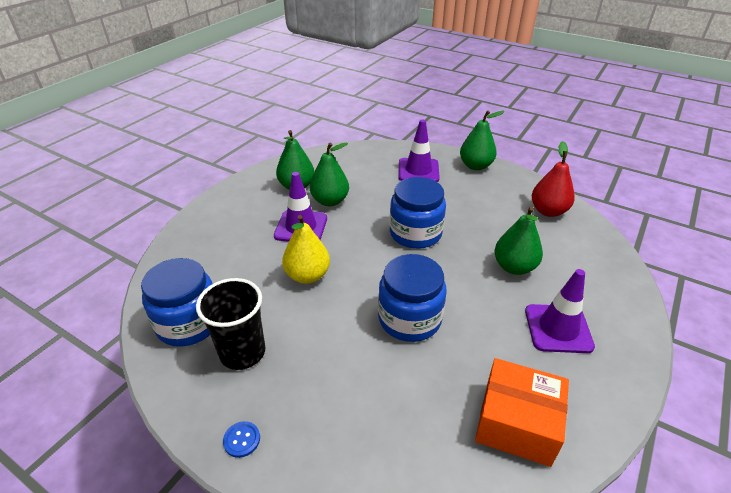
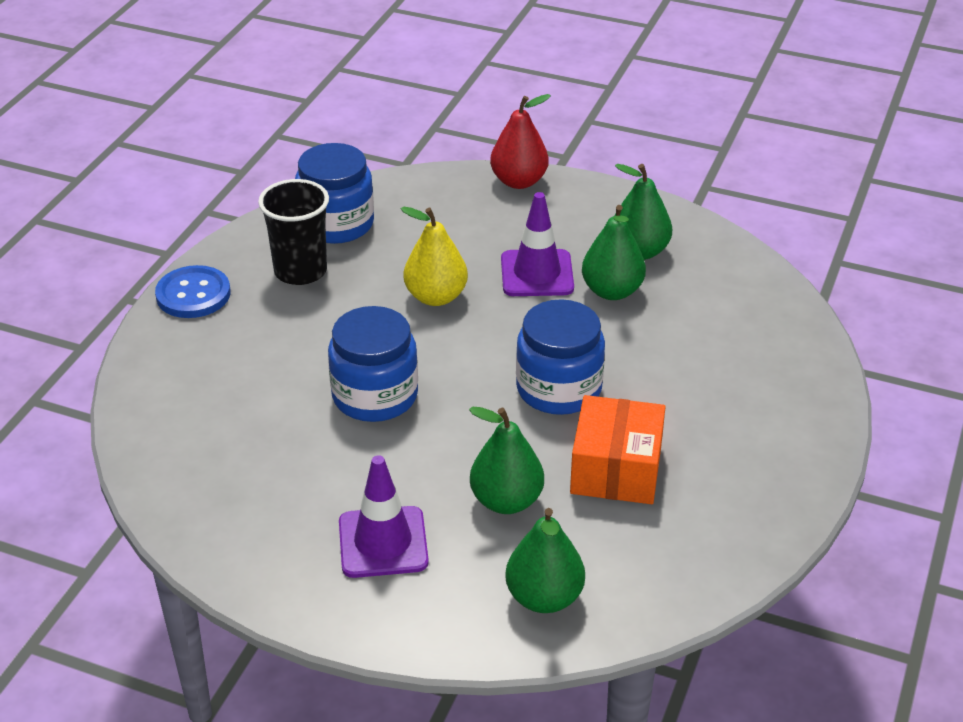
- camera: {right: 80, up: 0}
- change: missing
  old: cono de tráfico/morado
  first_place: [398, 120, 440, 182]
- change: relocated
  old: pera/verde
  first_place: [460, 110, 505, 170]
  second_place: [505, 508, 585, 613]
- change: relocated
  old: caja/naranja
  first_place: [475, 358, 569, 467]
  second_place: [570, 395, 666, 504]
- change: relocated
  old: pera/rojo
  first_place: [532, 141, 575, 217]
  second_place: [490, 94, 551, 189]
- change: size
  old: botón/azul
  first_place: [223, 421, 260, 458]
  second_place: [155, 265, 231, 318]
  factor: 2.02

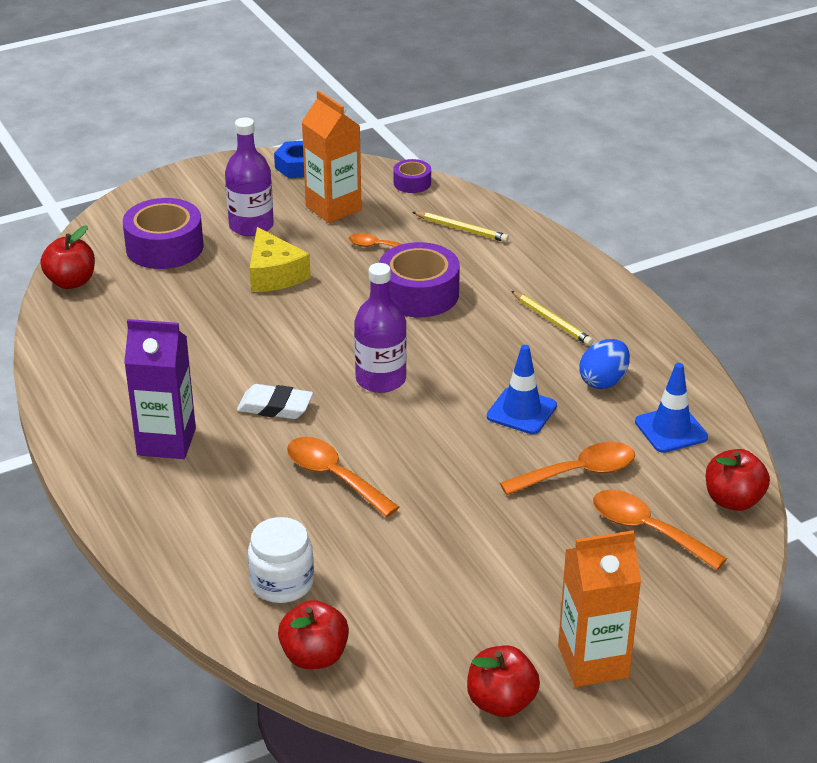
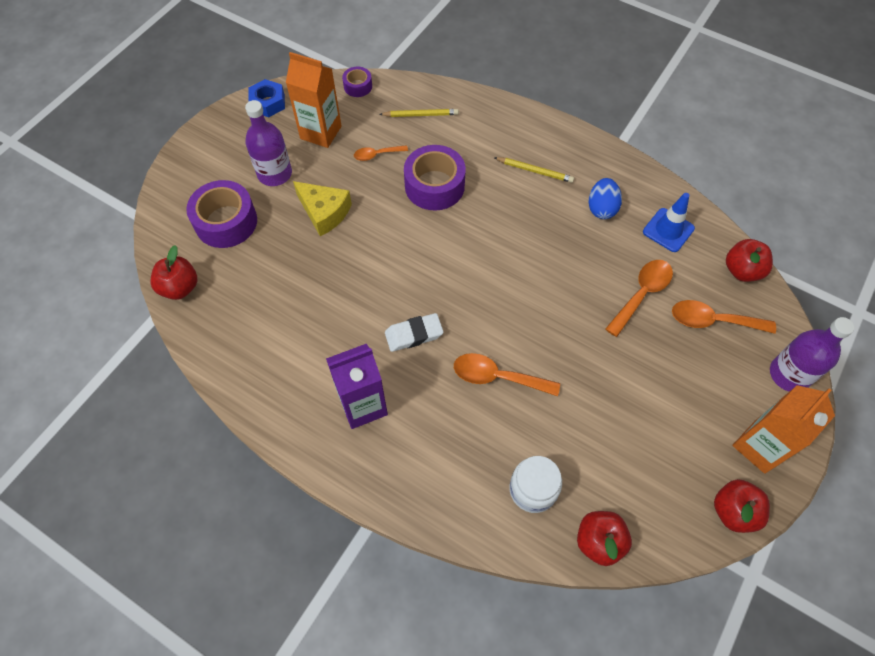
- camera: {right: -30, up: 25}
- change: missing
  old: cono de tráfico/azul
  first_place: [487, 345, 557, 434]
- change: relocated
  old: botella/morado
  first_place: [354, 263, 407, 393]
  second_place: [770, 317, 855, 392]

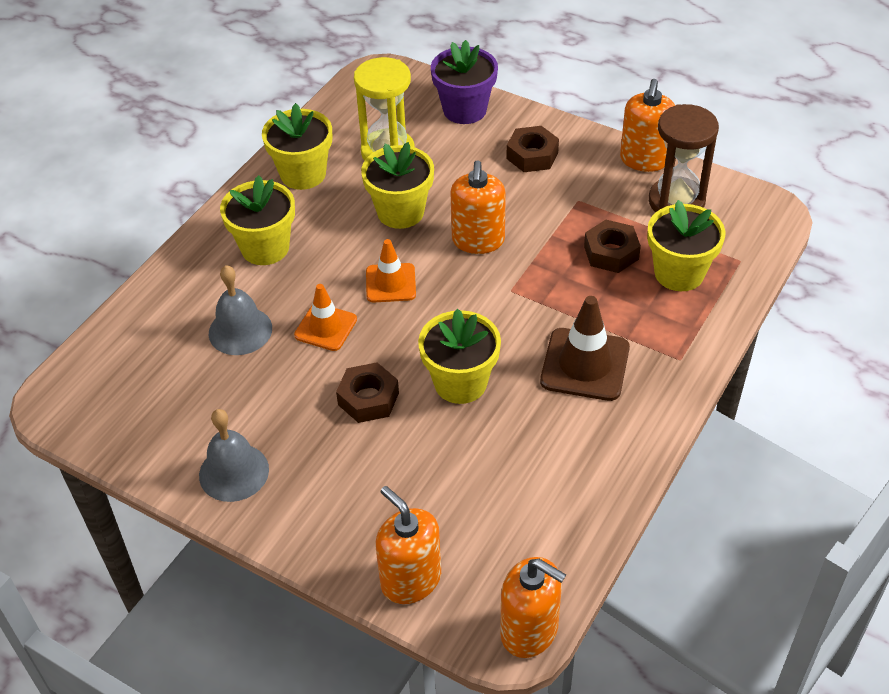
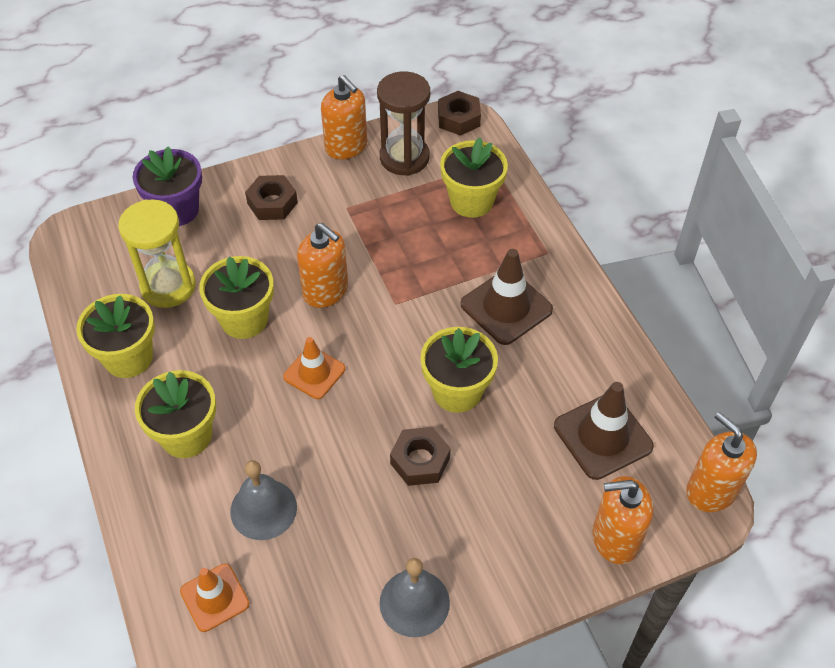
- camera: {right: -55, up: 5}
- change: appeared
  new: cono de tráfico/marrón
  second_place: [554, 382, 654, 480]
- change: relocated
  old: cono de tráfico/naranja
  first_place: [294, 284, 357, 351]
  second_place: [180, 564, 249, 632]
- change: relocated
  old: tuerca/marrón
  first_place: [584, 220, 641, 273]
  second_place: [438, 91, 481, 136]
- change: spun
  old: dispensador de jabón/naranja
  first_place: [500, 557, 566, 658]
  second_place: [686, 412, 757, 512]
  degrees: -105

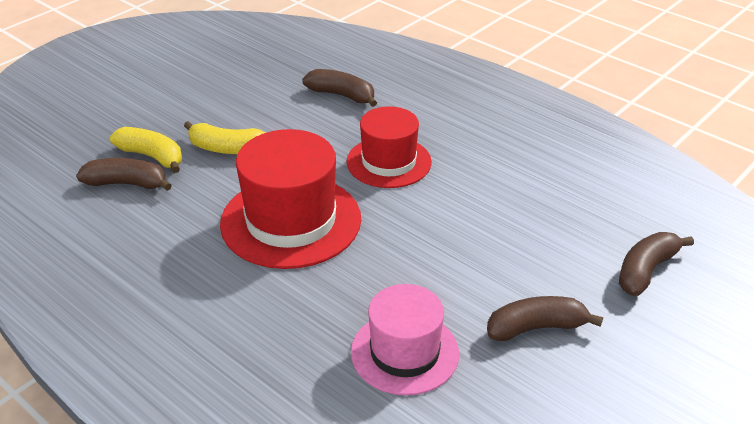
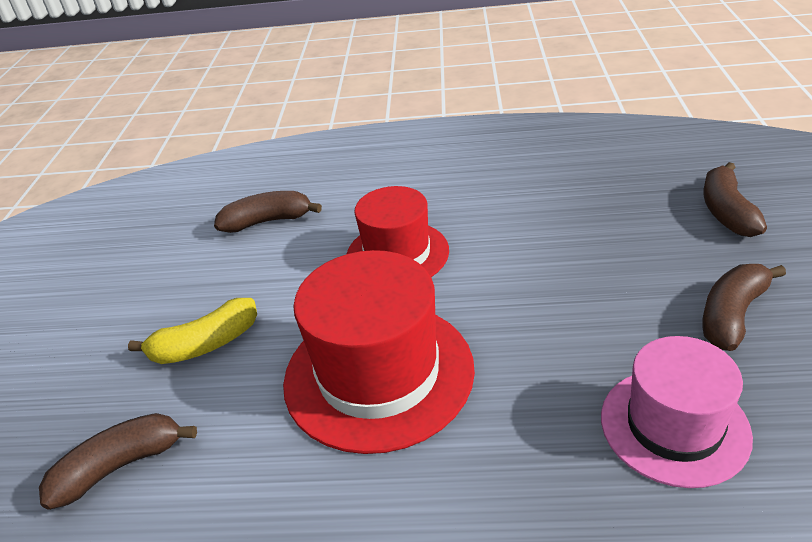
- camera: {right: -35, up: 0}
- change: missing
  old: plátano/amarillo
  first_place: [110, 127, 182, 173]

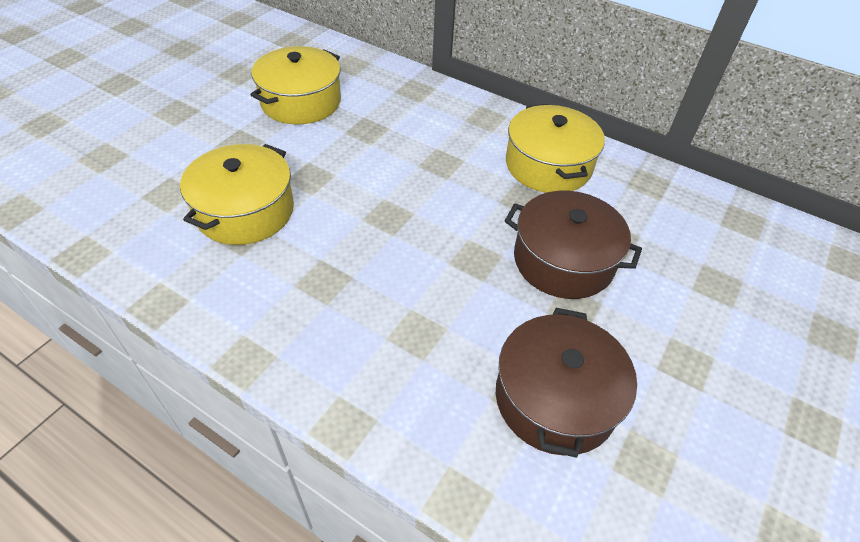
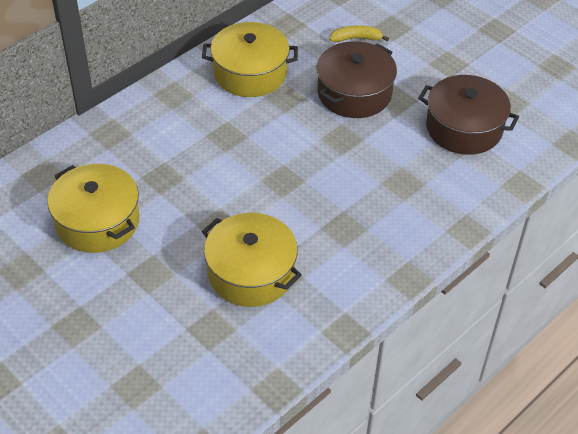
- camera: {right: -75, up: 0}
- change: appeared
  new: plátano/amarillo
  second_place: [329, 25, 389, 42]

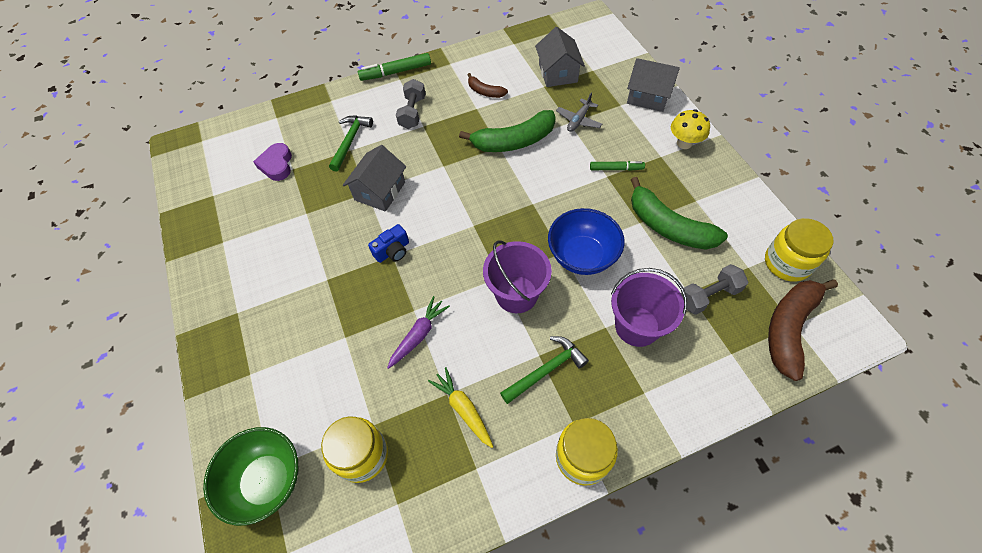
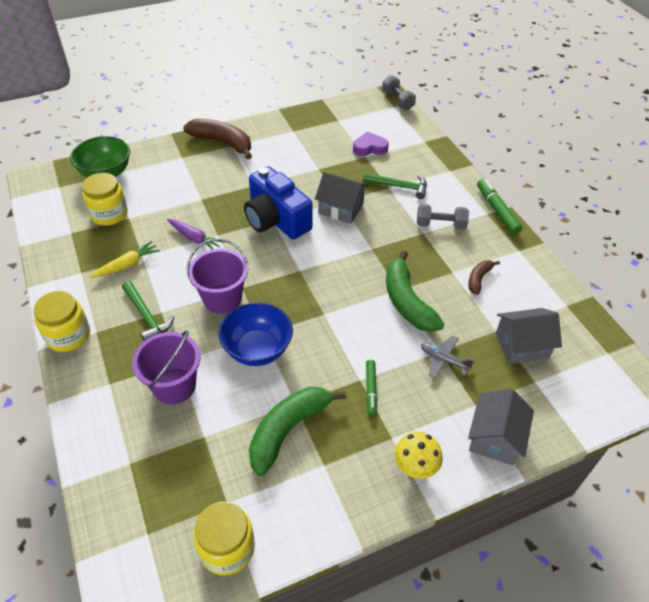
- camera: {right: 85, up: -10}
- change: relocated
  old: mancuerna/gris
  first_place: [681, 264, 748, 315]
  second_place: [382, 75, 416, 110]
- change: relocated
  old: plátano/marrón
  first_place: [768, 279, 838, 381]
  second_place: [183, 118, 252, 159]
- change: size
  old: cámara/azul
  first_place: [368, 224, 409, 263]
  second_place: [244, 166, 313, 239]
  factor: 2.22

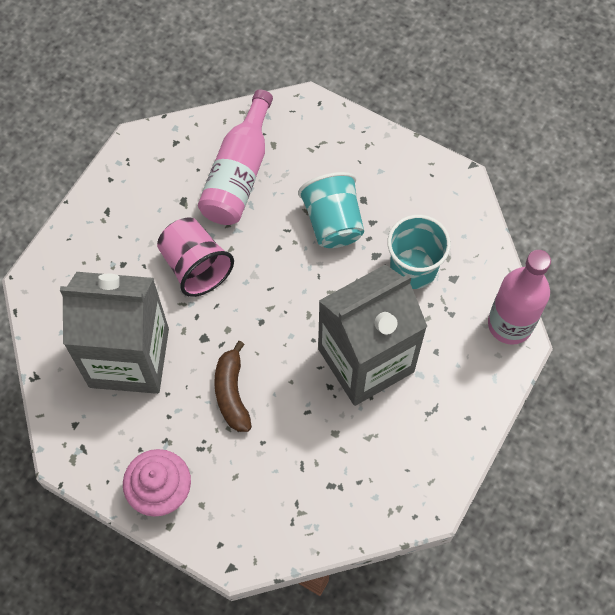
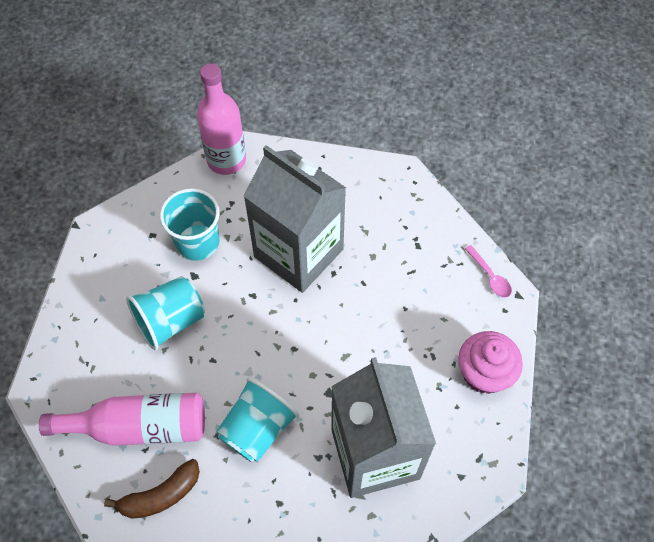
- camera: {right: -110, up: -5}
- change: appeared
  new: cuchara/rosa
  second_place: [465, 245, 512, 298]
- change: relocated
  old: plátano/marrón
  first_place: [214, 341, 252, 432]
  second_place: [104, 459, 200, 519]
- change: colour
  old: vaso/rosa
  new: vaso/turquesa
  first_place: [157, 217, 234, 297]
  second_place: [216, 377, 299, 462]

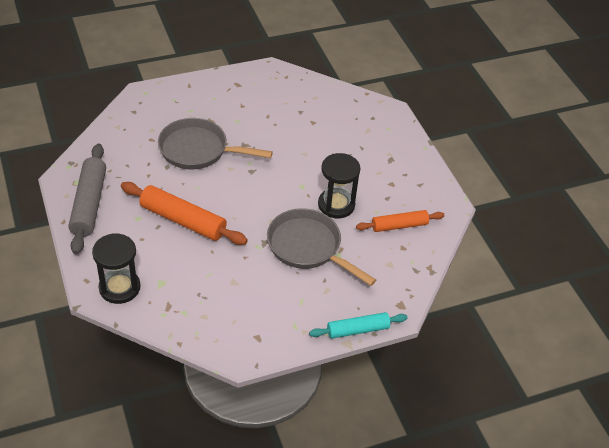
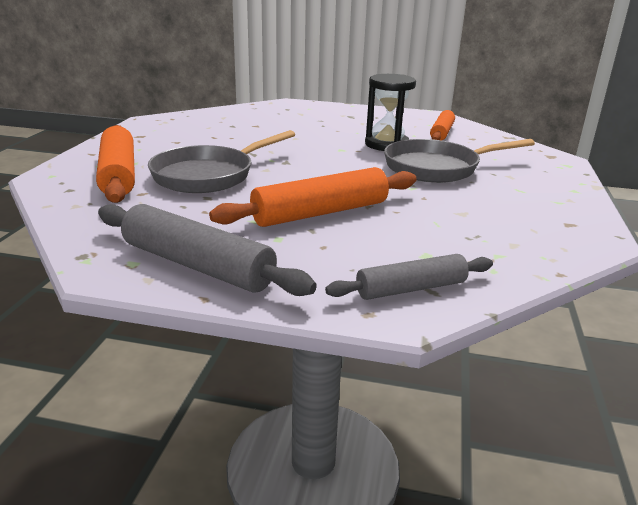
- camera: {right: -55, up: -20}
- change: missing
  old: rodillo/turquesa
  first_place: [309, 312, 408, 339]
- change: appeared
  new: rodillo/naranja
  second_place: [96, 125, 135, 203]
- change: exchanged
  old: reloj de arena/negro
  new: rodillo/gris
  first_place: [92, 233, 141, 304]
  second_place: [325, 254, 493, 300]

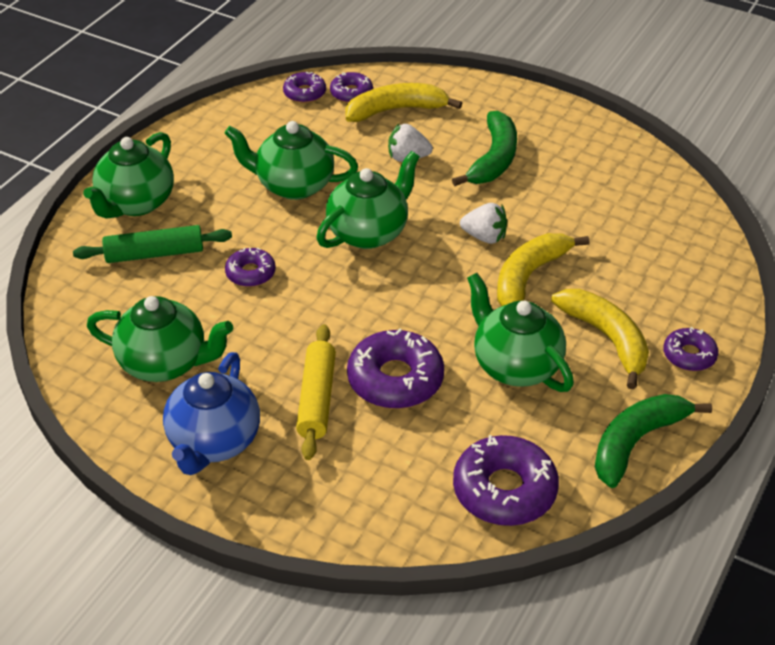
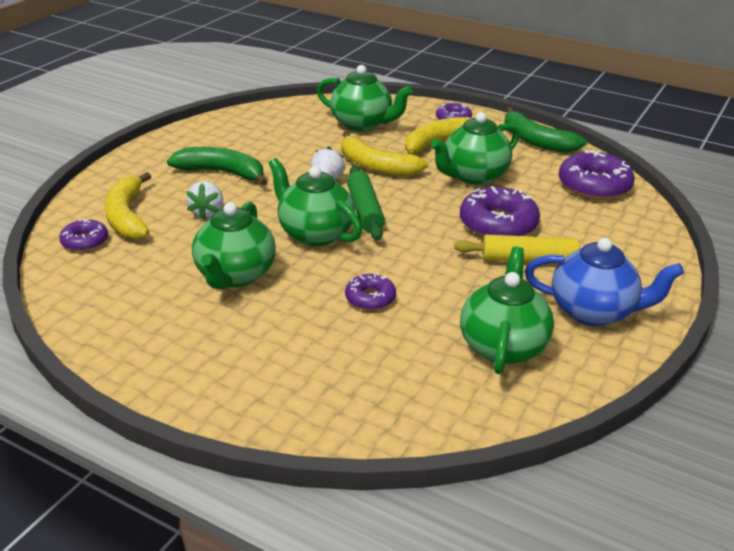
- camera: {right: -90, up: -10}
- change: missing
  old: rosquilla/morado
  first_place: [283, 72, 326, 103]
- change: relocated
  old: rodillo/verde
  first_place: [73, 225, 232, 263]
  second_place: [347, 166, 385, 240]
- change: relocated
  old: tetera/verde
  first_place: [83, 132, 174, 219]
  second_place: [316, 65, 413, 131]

## Requirement
Each entry should appear again exactly as written, pictures excluded.

## Reply
- camera: {right: 80, up: 0}
- change: missing
  old: cono de tráfico/morado
  first_place: [398, 120, 440, 182]
- change: relocated
  old: pera/verde
  first_place: [460, 110, 505, 170]
  second_place: [505, 508, 585, 613]
- change: relocated
  old: caja/naranja
  first_place: [475, 358, 569, 467]
  second_place: [570, 395, 666, 504]
- change: relocated
  old: pera/rojo
  first_place: [532, 141, 575, 217]
  second_place: [490, 94, 551, 189]
- change: size
  old: botón/azul
  first_place: [223, 421, 260, 458]
  second_place: [155, 265, 231, 318]
  factor: 2.02

- camera: {right: -30, up: 25}
- change: missing
  old: cono de tráfico/azul
  first_place: [487, 345, 557, 434]
- change: relocated
  old: botella/morado
  first_place: [354, 263, 407, 393]
  second_place: [770, 317, 855, 392]

- camera: {right: -55, up: 5}
- change: appeared
  new: cono de tráfico/marrón
  second_place: [554, 382, 654, 480]
- change: relocated
  old: cono de tráfico/naranja
  first_place: [294, 284, 357, 351]
  second_place: [180, 564, 249, 632]
- change: relocated
  old: tuerca/marrón
  first_place: [584, 220, 641, 273]
  second_place: [438, 91, 481, 136]
- change: spun
  old: dispensador de jabón/naranja
  first_place: [500, 557, 566, 658]
  second_place: [686, 412, 757, 512]
  degrees: -105

- camera: {right: -35, up: 0}
- change: missing
  old: plátano/amarillo
  first_place: [110, 127, 182, 173]

- camera: {right: -75, up: 0}
- change: appeared
  new: plátano/amarillo
  second_place: [329, 25, 389, 42]

- camera: {right: 85, up: -10}
- change: relocated
  old: mancuerna/gris
  first_place: [681, 264, 748, 315]
  second_place: [382, 75, 416, 110]
- change: relocated
  old: plátano/marrón
  first_place: [768, 279, 838, 381]
  second_place: [183, 118, 252, 159]
- change: size
  old: cámara/azul
  first_place: [368, 224, 409, 263]
  second_place: [244, 166, 313, 239]
  factor: 2.22

- camera: {right: -110, up: -5}
- change: appeared
  new: cuchara/rosa
  second_place: [465, 245, 512, 298]
- change: relocated
  old: plátano/marrón
  first_place: [214, 341, 252, 432]
  second_place: [104, 459, 200, 519]
- change: colour
  old: vaso/rosa
  new: vaso/turquesa
  first_place: [157, 217, 234, 297]
  second_place: [216, 377, 299, 462]

- camera: {right: -55, up: -20}
- change: missing
  old: rodillo/turquesa
  first_place: [309, 312, 408, 339]
- change: appeared
  new: rodillo/naranja
  second_place: [96, 125, 135, 203]
- change: exchanged
  old: reloj de arena/negro
  new: rodillo/gris
  first_place: [92, 233, 141, 304]
  second_place: [325, 254, 493, 300]

- camera: {right: -90, up: -10}
- change: missing
  old: rosquilla/morado
  first_place: [283, 72, 326, 103]
- change: relocated
  old: rodillo/verde
  first_place: [73, 225, 232, 263]
  second_place: [347, 166, 385, 240]
- change: relocated
  old: tetera/verde
  first_place: [83, 132, 174, 219]
  second_place: [316, 65, 413, 131]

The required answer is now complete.